(What you will do): Convert every line of the records below into a JSON list of strings, one string per line, leaving out blank lines. Omit the pictures.

(Element and text location data)
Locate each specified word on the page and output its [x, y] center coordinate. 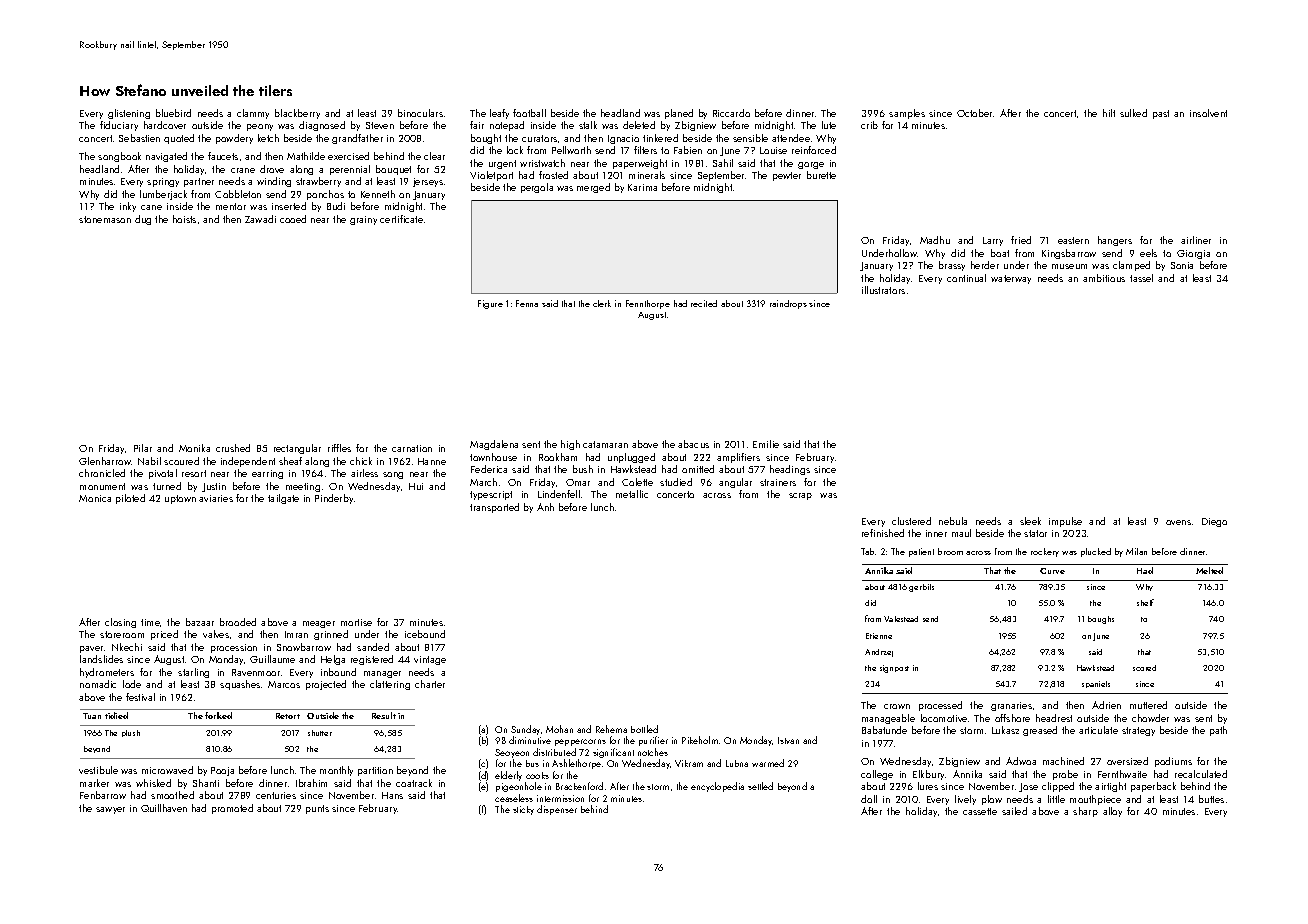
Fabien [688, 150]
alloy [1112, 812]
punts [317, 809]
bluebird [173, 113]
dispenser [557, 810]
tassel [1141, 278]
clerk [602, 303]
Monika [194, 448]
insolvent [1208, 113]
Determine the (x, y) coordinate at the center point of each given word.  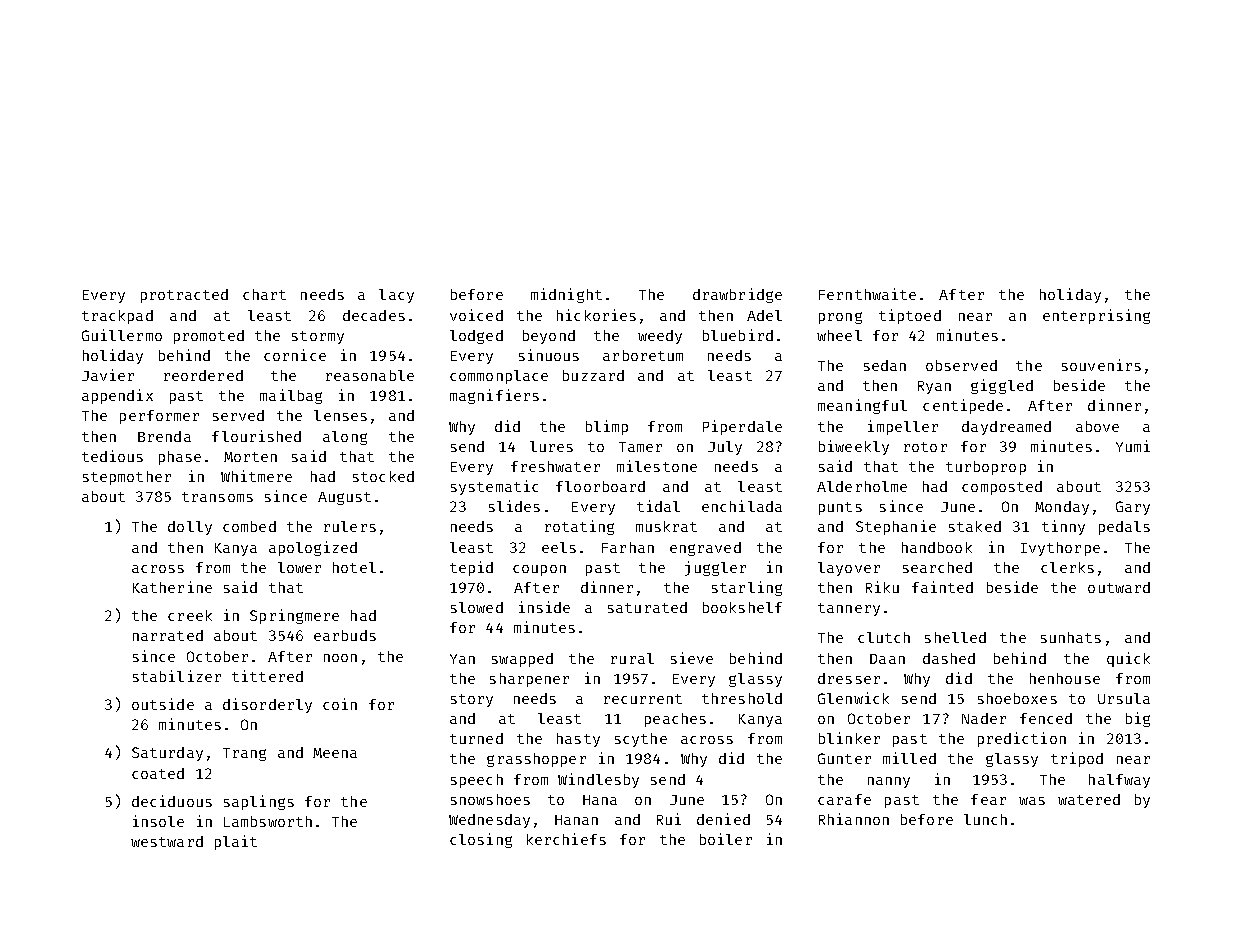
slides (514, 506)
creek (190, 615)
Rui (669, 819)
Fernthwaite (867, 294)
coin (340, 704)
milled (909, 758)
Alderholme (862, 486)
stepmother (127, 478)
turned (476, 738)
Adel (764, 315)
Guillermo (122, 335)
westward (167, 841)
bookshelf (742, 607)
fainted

(Exercise response):
[
  "Locate each specified word on the page and output its [x, y] center coordinate. ",
  "Fabien [688, 150]",
  "alloy [1112, 812]",
  "punts [317, 809]",
  "bluebird [173, 113]",
  "dispenser [557, 810]",
  "tassel [1141, 278]",
  "clerk [602, 303]",
  "Monika [194, 448]",
  "insolvent [1208, 113]",
  "Determine the (x, y) coordinate at the center point of each given word.  ",
  "slides (514, 506)",
  "creek (190, 615)",
  "Rui (669, 819)",
  "Fernthwaite (867, 294)",
  "coin (340, 704)",
  "milled (909, 758)",
  "Alderholme (862, 486)",
  "stepmother (127, 478)",
  "turned (476, 738)",
  "Adel (764, 315)",
  "Guillermo (122, 335)",
  "westward (167, 841)",
  "bookshelf (742, 607)",
  "fainted"
]